----- Stored data
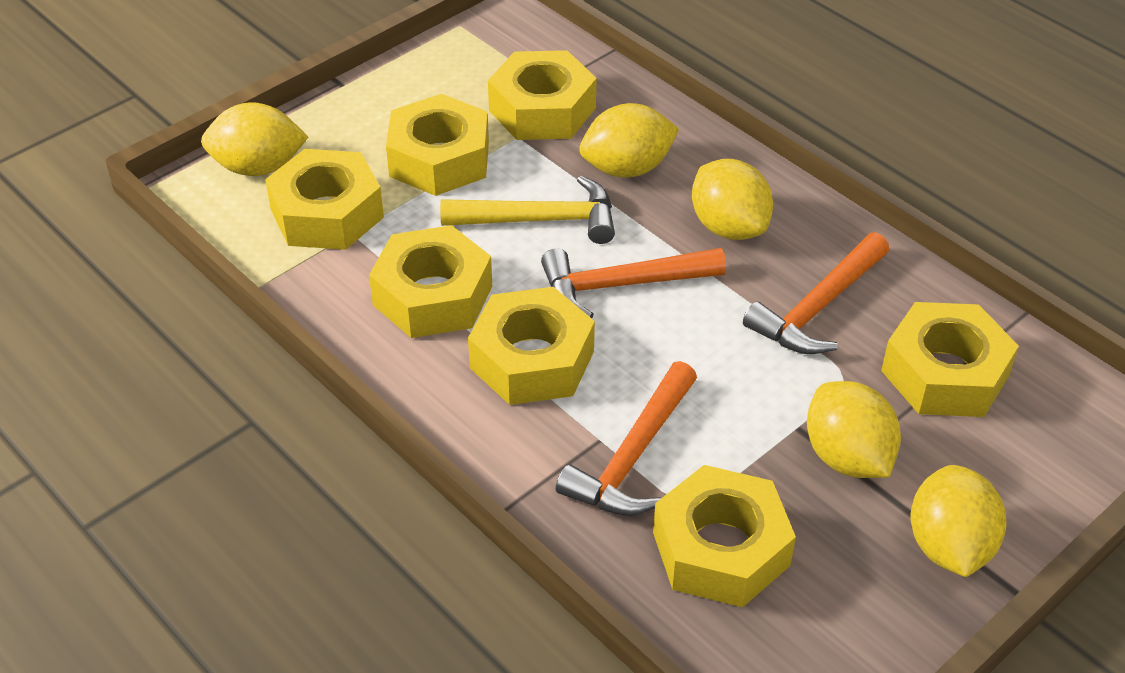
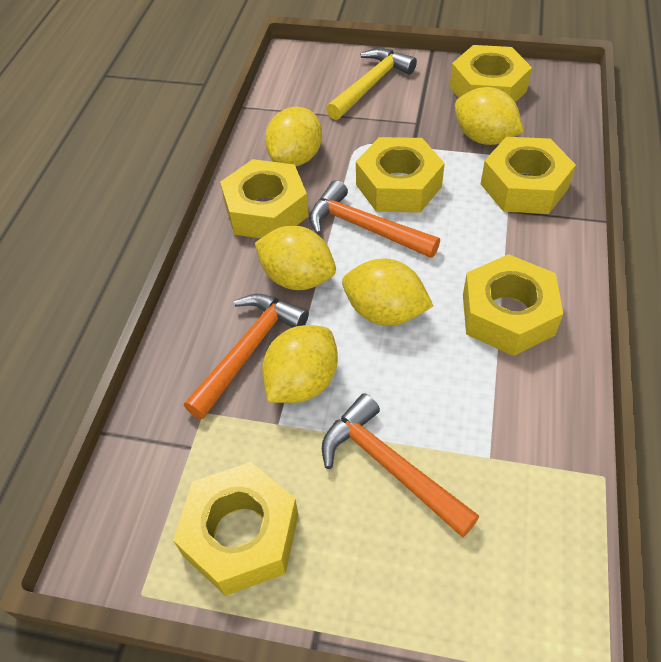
yellow nut: 7 -> 6

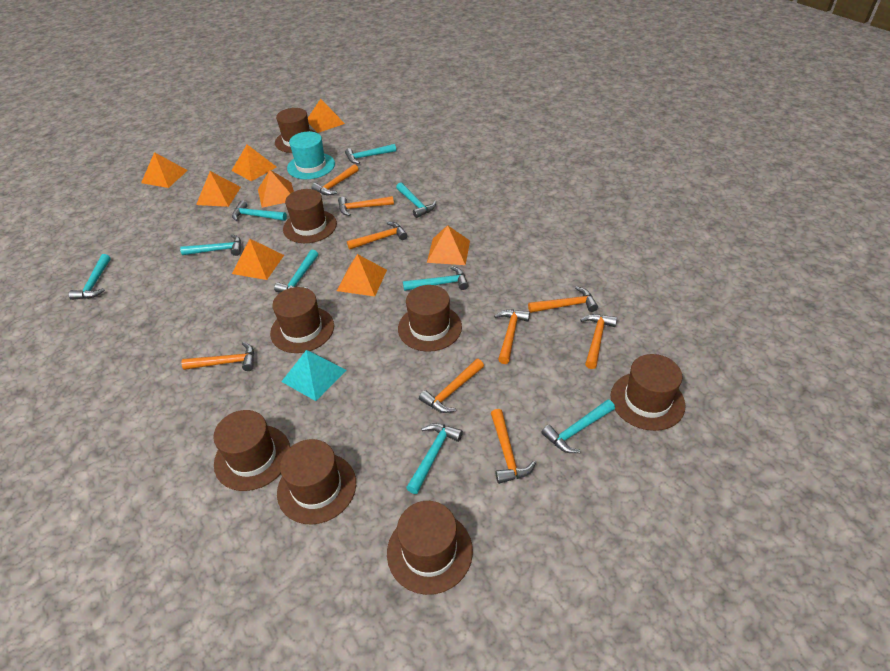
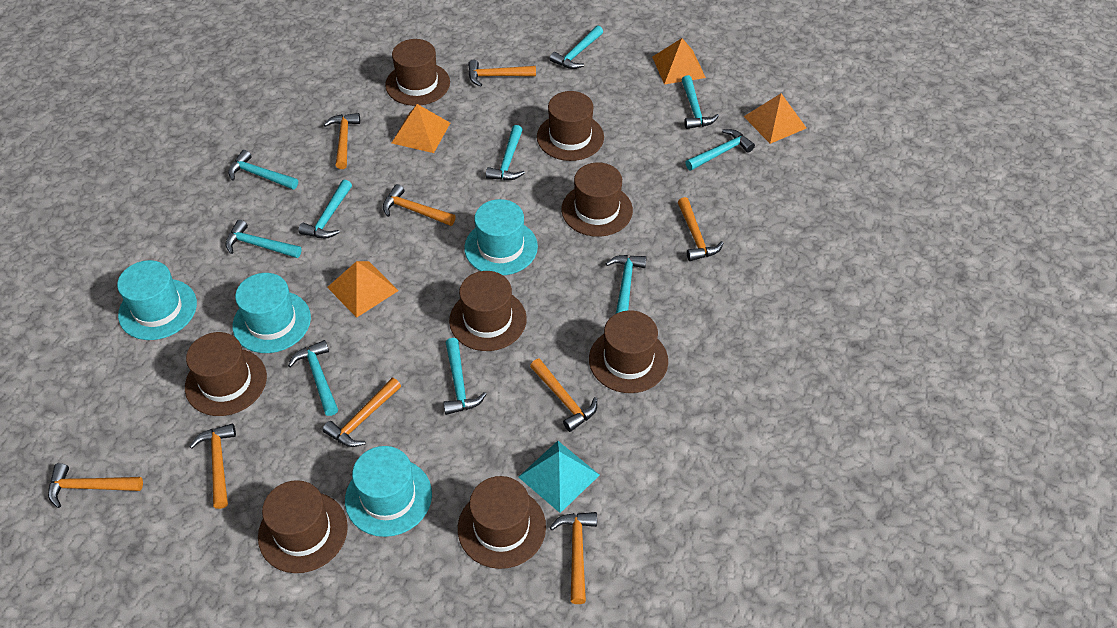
orange pyramid: 8 -> 4
turquoise hammer: 9 -> 10
turquoise hat: 1 -> 4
----------
Report how many lines in the listing above have the string "turquoise" in them; write the number only.

■ **Solution to this problem**
2